*** Opening Exercise data ***

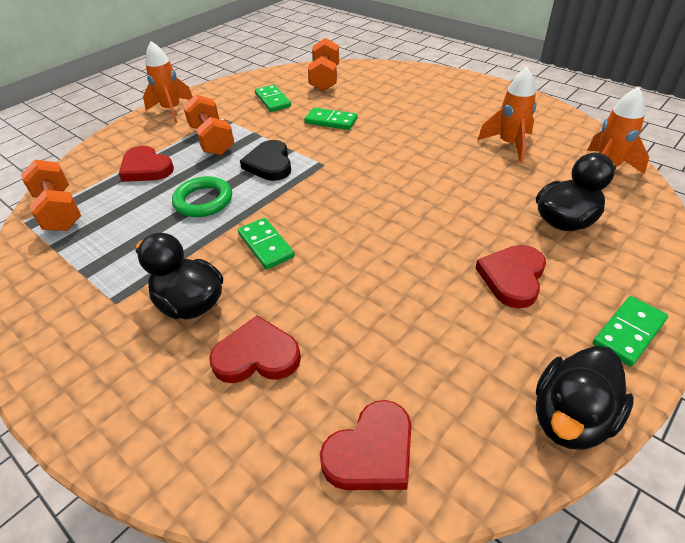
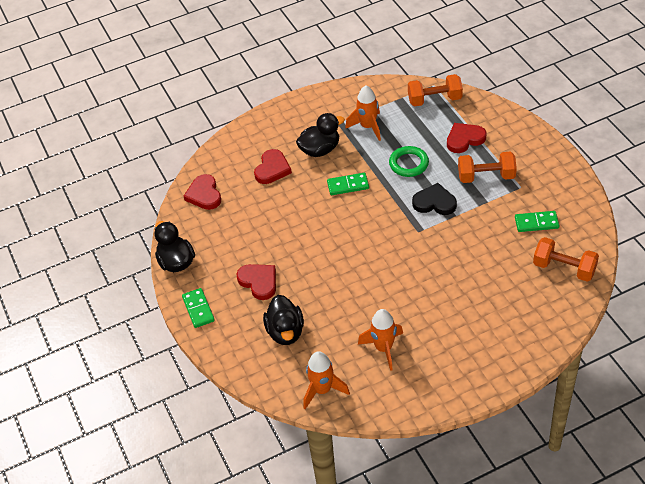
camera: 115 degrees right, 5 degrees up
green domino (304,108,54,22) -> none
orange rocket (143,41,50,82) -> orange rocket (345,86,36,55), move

*** Closing Exercise data ***

> [Activity]
From the first line to the last, reproduce the listing above exactly, leaving the pictures out.

> [Your response]
camera: 115 degrees right, 5 degrees up
green domino (304,108,54,22) -> none
orange rocket (143,41,50,82) -> orange rocket (345,86,36,55), move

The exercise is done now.